With both ends included, transcribe exactly the records below from their first line to the line that contains "purple truck: none".

● **Stored items from a collection**:
════════════════════
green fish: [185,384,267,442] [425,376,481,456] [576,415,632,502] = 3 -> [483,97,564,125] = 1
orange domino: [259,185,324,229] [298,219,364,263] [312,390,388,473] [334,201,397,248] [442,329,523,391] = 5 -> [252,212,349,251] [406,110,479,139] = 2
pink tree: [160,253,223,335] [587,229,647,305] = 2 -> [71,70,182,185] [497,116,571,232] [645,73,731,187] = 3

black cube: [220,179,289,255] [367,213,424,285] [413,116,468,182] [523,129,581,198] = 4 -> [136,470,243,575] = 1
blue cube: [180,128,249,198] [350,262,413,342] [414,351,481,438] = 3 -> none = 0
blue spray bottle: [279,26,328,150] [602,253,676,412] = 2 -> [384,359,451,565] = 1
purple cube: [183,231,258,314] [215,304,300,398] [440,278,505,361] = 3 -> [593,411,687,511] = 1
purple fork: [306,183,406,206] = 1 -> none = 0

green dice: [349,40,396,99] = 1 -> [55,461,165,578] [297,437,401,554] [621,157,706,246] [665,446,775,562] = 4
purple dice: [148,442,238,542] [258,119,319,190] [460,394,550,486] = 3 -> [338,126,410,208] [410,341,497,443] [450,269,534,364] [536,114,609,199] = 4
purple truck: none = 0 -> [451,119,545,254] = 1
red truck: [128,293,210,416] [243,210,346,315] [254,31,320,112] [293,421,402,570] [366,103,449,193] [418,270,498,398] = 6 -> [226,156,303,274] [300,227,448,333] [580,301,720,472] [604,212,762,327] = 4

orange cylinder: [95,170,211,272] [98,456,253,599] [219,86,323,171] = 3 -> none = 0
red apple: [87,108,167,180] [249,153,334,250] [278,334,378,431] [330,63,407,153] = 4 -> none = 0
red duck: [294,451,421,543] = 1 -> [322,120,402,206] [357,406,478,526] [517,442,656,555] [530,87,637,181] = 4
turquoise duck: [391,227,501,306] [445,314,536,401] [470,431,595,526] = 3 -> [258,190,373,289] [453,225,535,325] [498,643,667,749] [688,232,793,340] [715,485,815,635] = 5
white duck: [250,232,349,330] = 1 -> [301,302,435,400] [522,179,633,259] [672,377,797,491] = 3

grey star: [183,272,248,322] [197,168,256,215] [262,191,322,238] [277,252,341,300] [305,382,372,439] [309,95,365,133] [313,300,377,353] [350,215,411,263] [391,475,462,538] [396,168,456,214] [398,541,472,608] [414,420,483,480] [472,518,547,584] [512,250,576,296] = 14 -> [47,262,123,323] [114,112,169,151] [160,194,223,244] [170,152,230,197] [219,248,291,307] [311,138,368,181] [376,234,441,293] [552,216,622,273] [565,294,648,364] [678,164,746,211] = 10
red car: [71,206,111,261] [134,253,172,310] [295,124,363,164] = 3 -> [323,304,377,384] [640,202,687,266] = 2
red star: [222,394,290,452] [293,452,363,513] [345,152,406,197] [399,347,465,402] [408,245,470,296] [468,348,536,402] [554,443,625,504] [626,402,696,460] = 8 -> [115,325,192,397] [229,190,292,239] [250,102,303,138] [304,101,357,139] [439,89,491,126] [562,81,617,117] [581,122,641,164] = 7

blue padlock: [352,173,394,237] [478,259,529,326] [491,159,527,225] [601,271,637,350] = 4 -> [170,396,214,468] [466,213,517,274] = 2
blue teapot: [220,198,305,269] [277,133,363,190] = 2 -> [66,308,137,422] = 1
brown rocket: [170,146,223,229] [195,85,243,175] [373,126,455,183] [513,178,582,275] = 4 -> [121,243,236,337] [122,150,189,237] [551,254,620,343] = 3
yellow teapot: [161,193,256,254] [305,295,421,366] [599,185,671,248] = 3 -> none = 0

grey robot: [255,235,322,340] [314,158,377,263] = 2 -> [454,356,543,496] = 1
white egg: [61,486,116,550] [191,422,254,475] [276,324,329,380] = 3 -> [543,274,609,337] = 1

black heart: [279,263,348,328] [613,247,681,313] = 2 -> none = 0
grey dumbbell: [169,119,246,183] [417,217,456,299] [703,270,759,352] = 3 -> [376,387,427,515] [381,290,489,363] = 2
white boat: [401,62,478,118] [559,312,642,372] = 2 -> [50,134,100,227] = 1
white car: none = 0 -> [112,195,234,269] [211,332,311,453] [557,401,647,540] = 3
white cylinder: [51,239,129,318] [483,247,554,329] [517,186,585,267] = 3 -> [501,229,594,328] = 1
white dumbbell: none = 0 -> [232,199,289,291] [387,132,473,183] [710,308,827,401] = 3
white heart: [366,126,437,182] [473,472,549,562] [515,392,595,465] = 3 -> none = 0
════════════════════
● **ANSWER**:
green fish: [185,384,267,442] [425,376,481,456] [576,415,632,502] = 3 -> [483,97,564,125] = 1
orange domino: [259,185,324,229] [298,219,364,263] [312,390,388,473] [334,201,397,248] [442,329,523,391] = 5 -> [252,212,349,251] [406,110,479,139] = 2
pink tree: [160,253,223,335] [587,229,647,305] = 2 -> [71,70,182,185] [497,116,571,232] [645,73,731,187] = 3

black cube: [220,179,289,255] [367,213,424,285] [413,116,468,182] [523,129,581,198] = 4 -> [136,470,243,575] = 1
blue cube: [180,128,249,198] [350,262,413,342] [414,351,481,438] = 3 -> none = 0
blue spray bottle: [279,26,328,150] [602,253,676,412] = 2 -> [384,359,451,565] = 1
purple cube: [183,231,258,314] [215,304,300,398] [440,278,505,361] = 3 -> [593,411,687,511] = 1
purple fork: [306,183,406,206] = 1 -> none = 0

green dice: [349,40,396,99] = 1 -> [55,461,165,578] [297,437,401,554] [621,157,706,246] [665,446,775,562] = 4
purple dice: [148,442,238,542] [258,119,319,190] [460,394,550,486] = 3 -> [338,126,410,208] [410,341,497,443] [450,269,534,364] [536,114,609,199] = 4
purple truck: none = 0 -> [451,119,545,254] = 1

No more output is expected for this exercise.